* Data extracts:
┌──
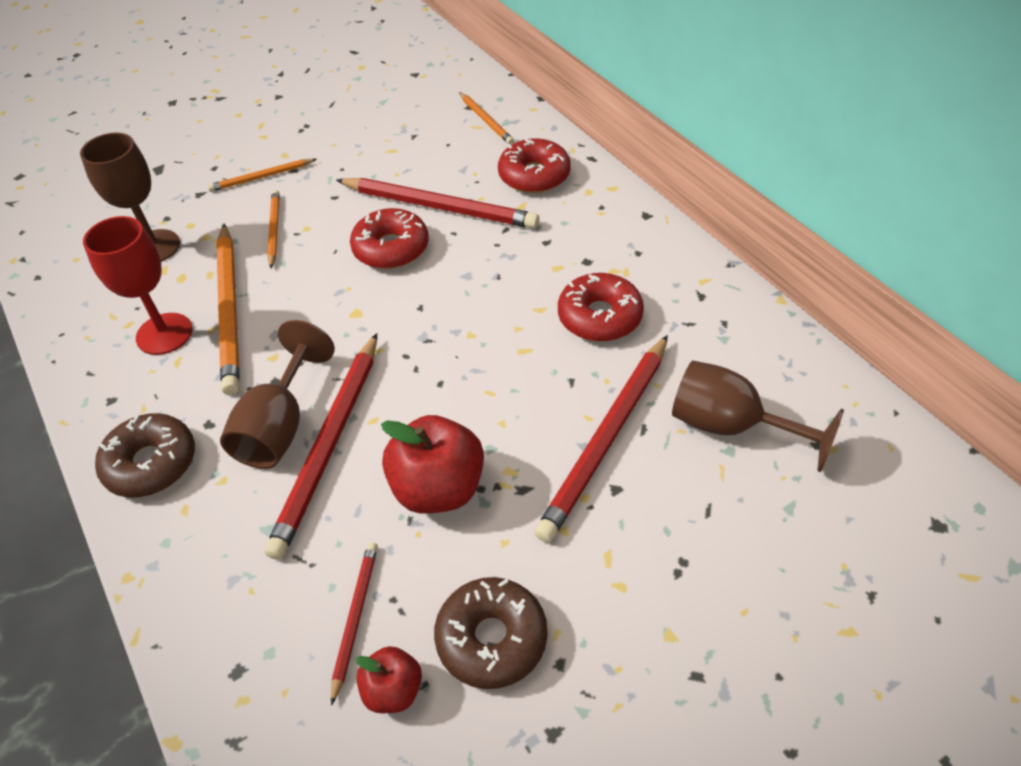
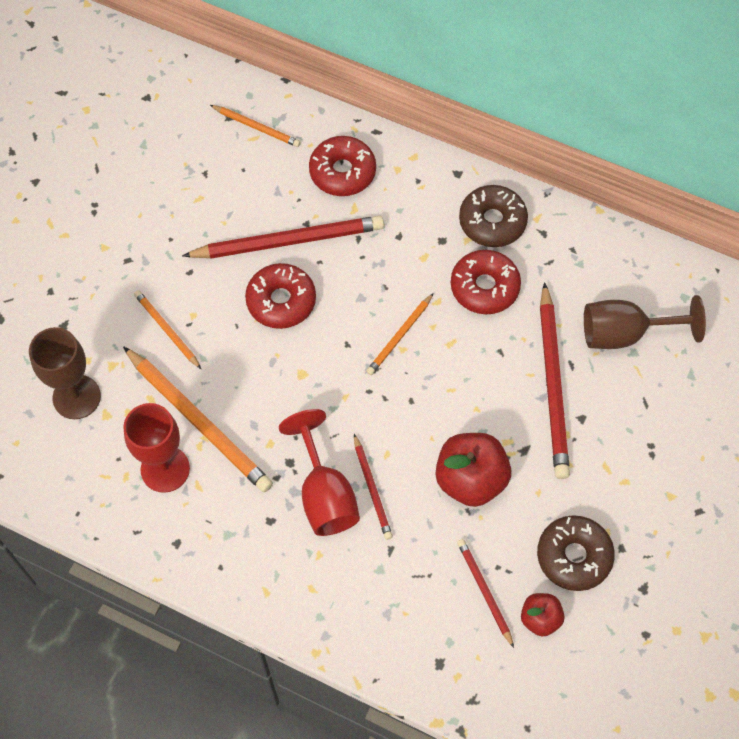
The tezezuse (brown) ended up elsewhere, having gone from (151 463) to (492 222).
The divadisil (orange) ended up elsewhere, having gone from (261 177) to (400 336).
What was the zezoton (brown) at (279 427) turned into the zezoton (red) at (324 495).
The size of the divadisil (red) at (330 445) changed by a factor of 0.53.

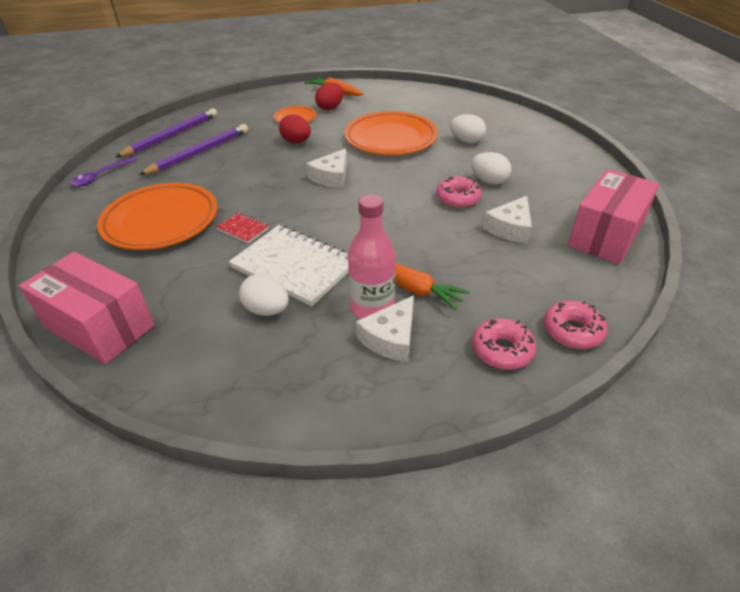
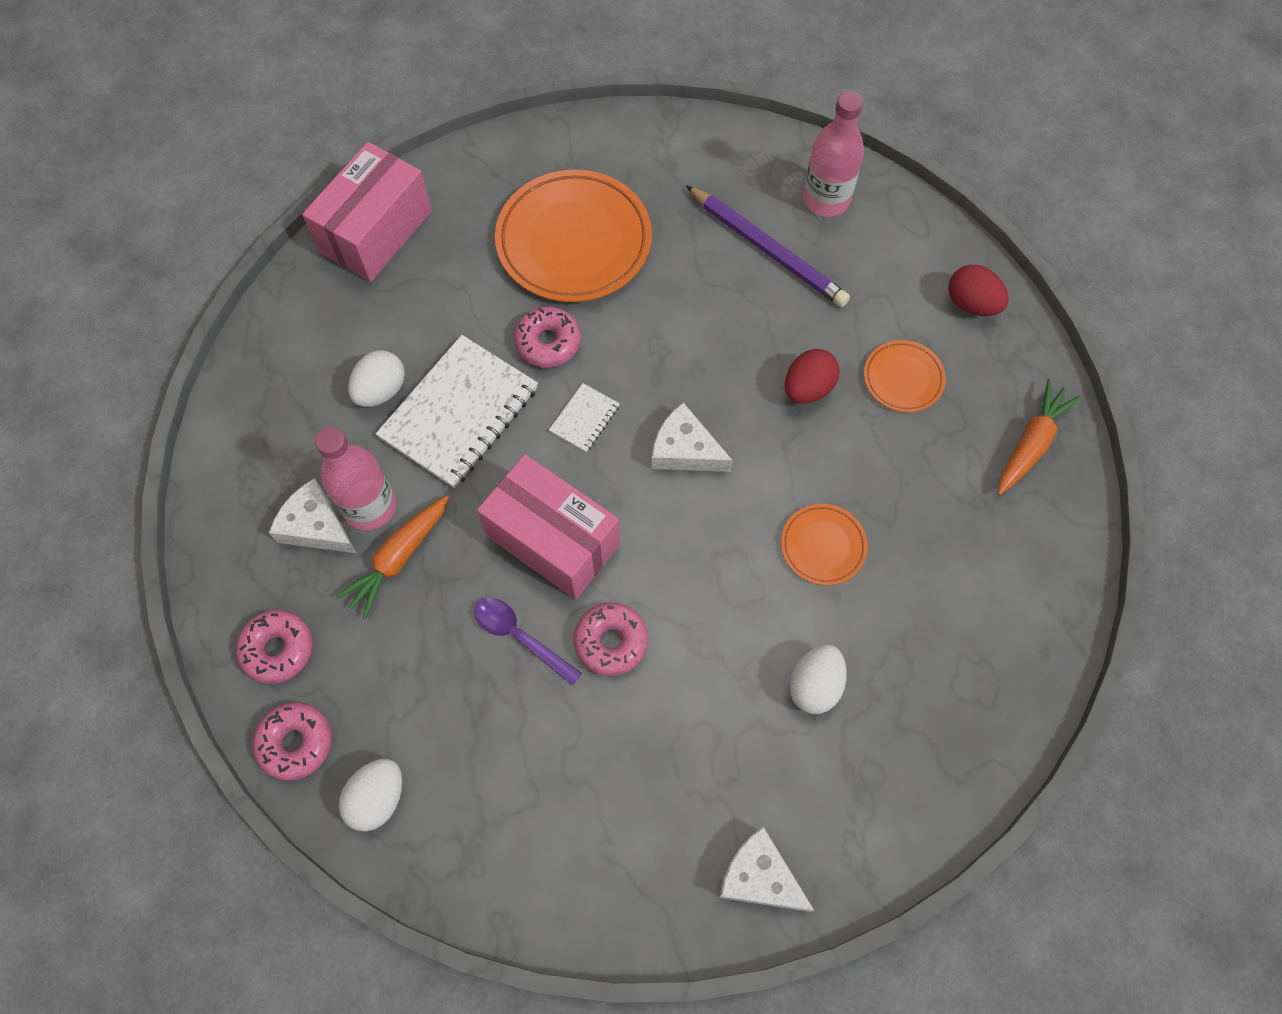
The second view gained the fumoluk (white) at (584 419).
The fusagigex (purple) ended up elsewhere, having gone from (101 176) to (520 637).
The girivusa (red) ended up elsewhere, having gone from (330 108) to (971 304).
The girivusa (white) ended up elsewhere, having gone from (489 181) to (377 798).
The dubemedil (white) ended up elsewhere, having gone from (510 228) to (759 877).
The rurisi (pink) ended up elsewhere, having gone from (606 235) to (553 540).
Where the divadisil (purple) stood at (172 136), the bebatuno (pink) came to stand at (826 199).
Where the fumoluk (red) stood at (243 229), the tezezuse (pink) came to stand at (548 342).
The size of the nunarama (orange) at (390 138) changed by a factor of 0.49.

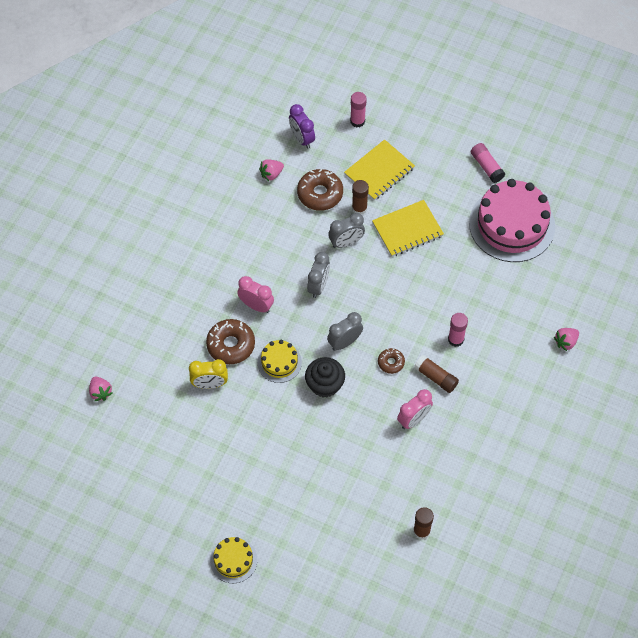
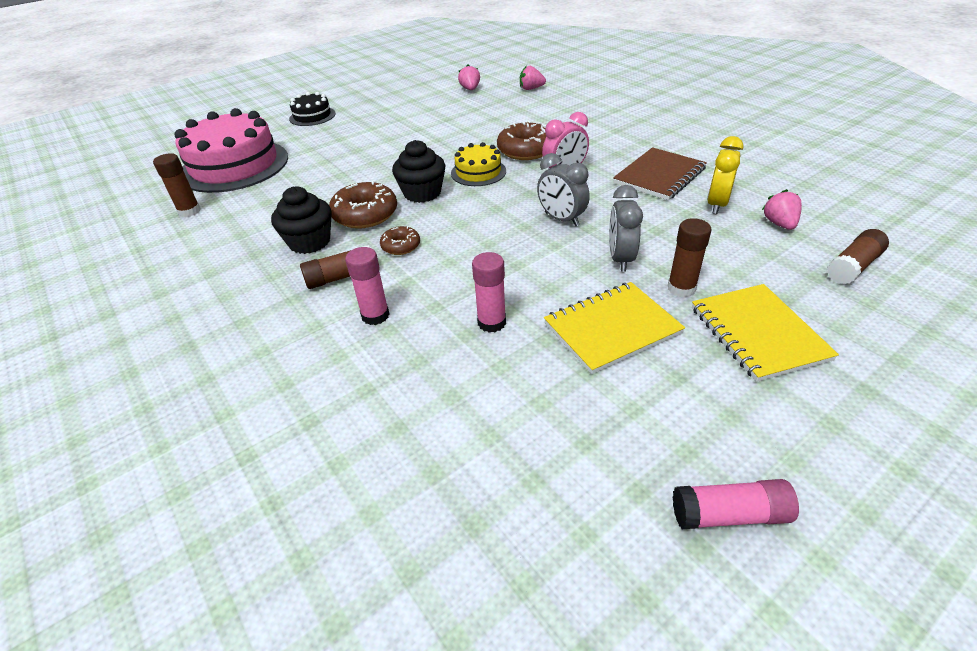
The second view lost the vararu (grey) at (344 342).
The second view gained the fumoluk (brown) at (659 176).
The vararu (yellow) ended up elsewhere, having gone from (209 384) to (716 204).
The tezezuse (brown) ended up elsewhere, having gone from (320 194) to (365 214).
The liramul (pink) ended up elsewhere, having gone from (357 121) to (491 322).
The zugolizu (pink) ended up elsewhere, having gone from (512 224) to (234 166).
The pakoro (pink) ended up elsewhere, having gone from (566 342) to (470 89).
Where the vararu (purple) stood at (302 138), the liramul (brown) came to stand at (853 267).
Where the vararu (pink) stood at (413 419), the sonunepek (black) came to stand at (309 242).
What was the zugolizu (yellow) at (233 560) turned into the zugolizu (black) at (312 116).
The fumoluk (yellow) at (407 229) ended up facing another way, 60 degrees clockwise from before.

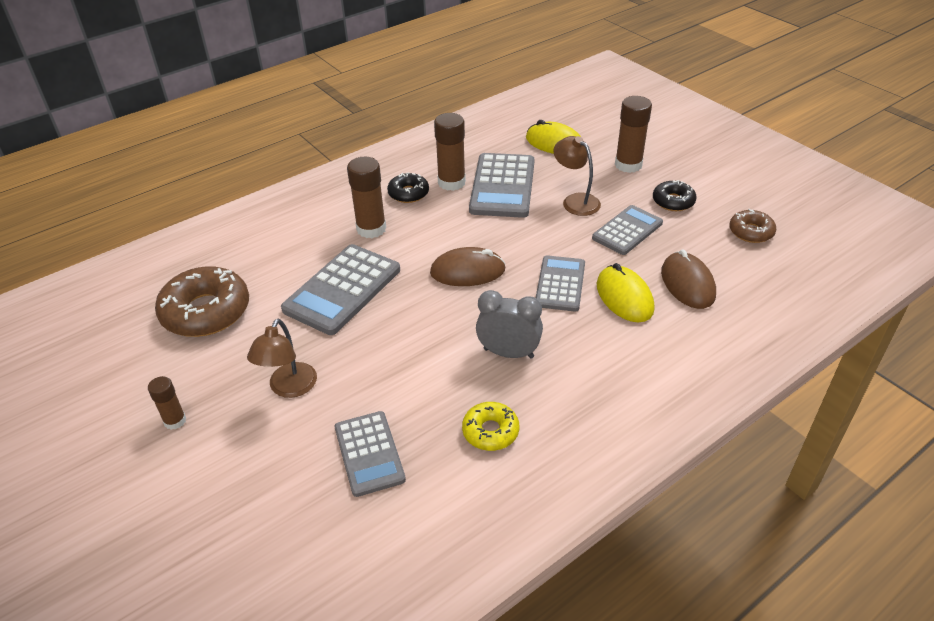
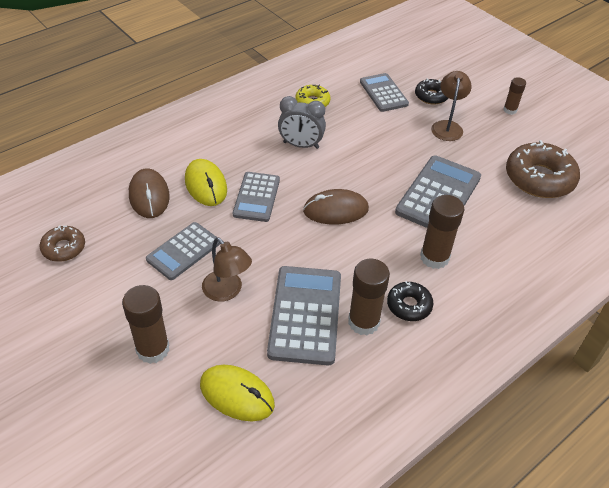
The tezezuse (black) ended up elsewhere, having gone from (673 201) to (431 96).

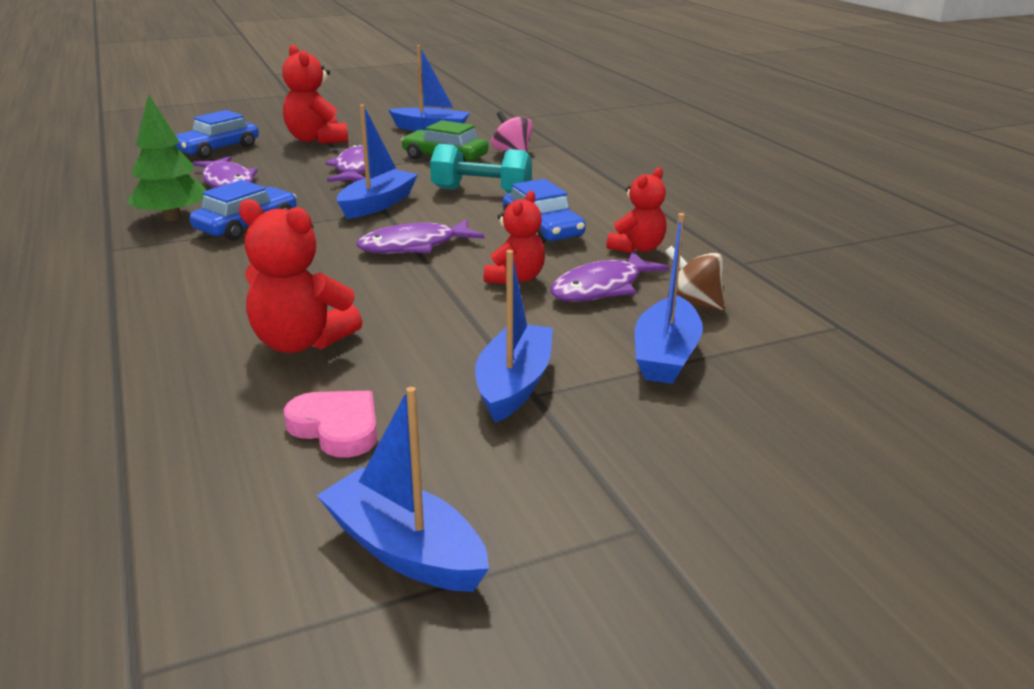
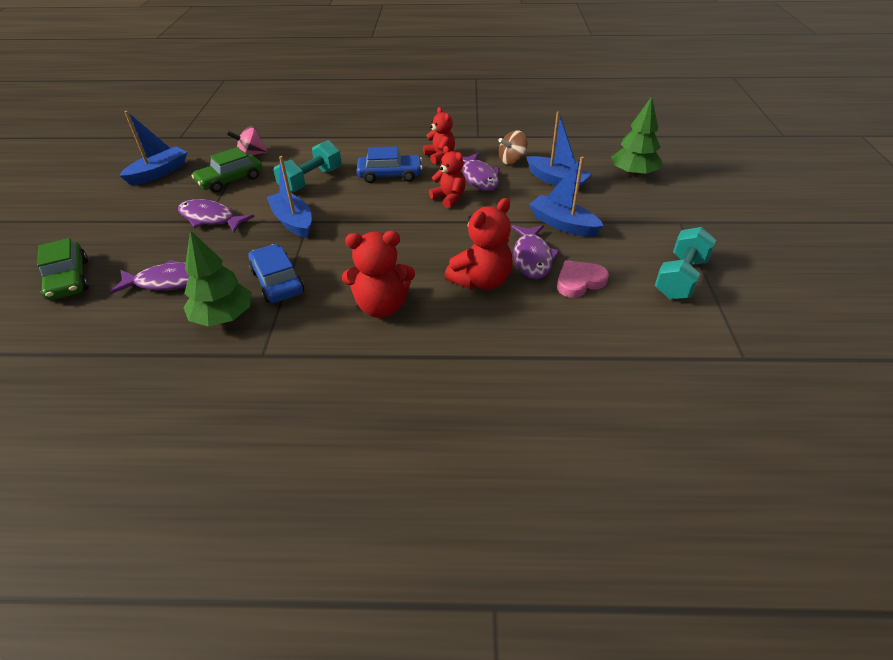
The second view gained the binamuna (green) at (633 174).
The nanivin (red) ended up elsewhere, having gone from (316 140) to (381 306).
The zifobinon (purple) ended up elsewhere, having gone from (414 246) to (532 258).
Where the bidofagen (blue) stood at (405 550), the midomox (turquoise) came to stand at (680 278).
What was the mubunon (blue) at (217 149) turned into the mubunon (green) at (68 279).

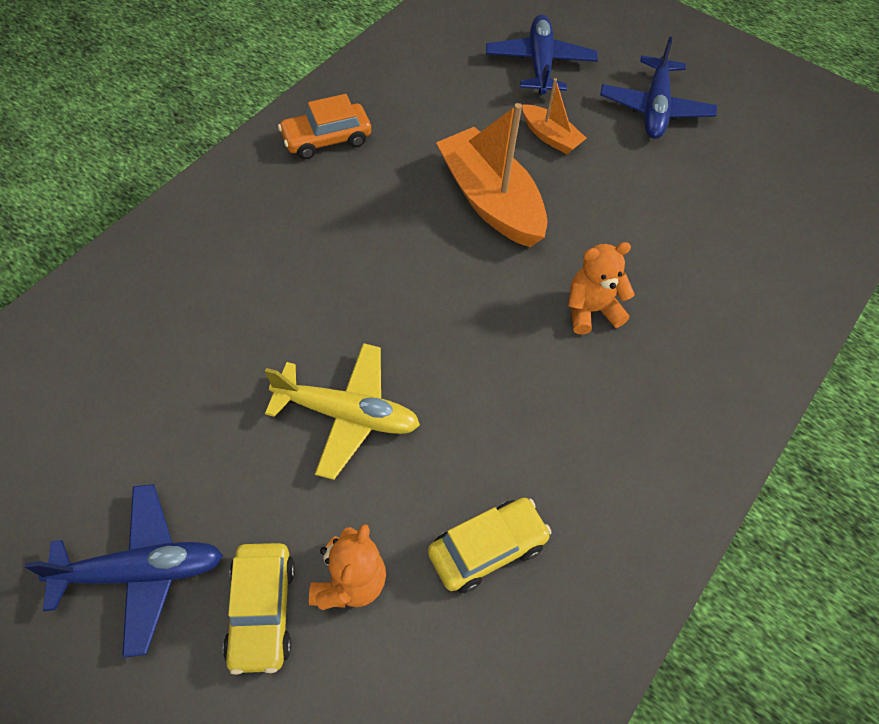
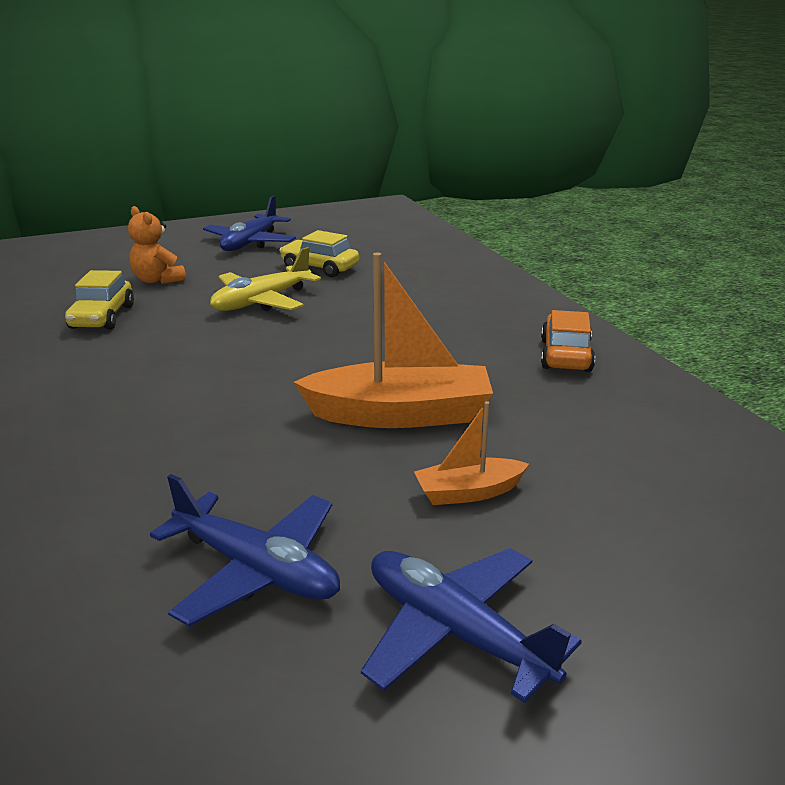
The second view lost the nanivin (orange) at (591 310).
The mubunon (yellow) ended up elsewhere, having gone from (262 611) to (319 268).
The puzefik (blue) ended up elsewhere, having gone from (539 63) to (256 570).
└──
* Assignment: Starting at the first line of the records and stopping after the line with "What was the zezoton", copy each line exactly; pictures stay out.

* Result of the exercise:
The tezezuse (brown) ended up elsewhere, having gone from (151 463) to (492 222).
The divadisil (orange) ended up elsewhere, having gone from (261 177) to (400 336).
What was the zezoton (brown) at (279 427) turned into the zezoton (red) at (324 495).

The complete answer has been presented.